▶ [Work order]
In the records below, find the line with "none -> yellow 1x1 brick [315,78,402,191]" and the line with "red 1x2 brick [621,188,654,254]"; return exactly those lines and every line between them.

(Entries supplied)

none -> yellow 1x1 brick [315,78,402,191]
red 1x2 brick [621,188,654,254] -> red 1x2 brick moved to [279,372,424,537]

(End Entries supplied)
(Entries supplied)

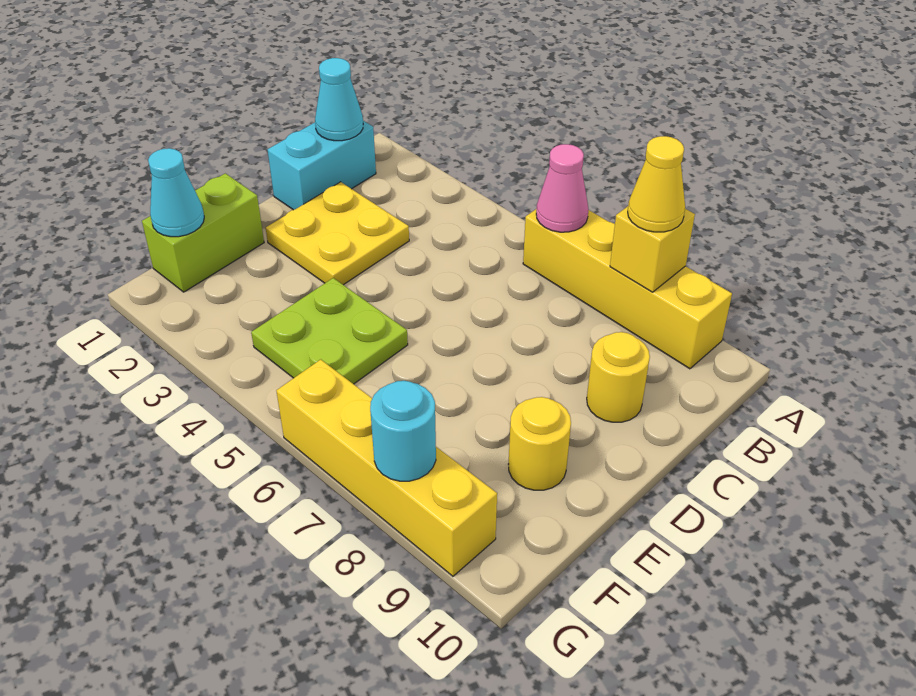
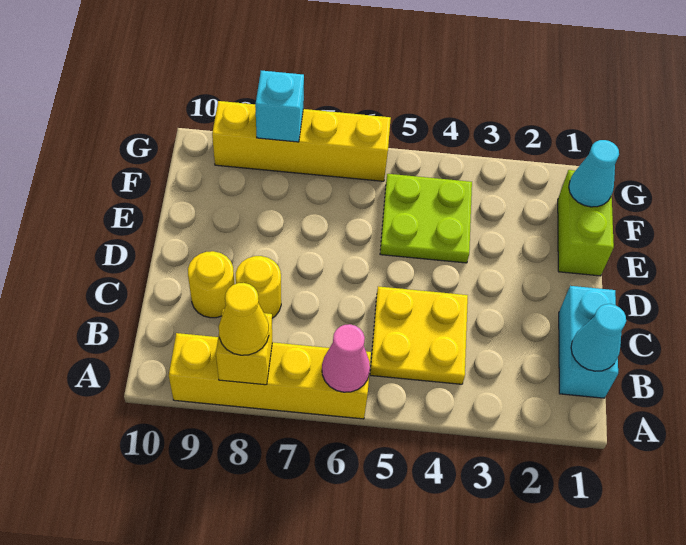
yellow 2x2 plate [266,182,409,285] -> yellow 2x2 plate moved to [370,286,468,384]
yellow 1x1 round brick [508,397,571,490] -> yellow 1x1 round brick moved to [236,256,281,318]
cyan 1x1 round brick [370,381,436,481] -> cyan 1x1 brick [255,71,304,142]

(End Entries supplied)

▶ [Answer space]
none -> yellow 1x1 brick [315,78,402,191]
red 1x2 brick [621,188,654,254] -> red 1x2 brick moved to [279,372,424,537]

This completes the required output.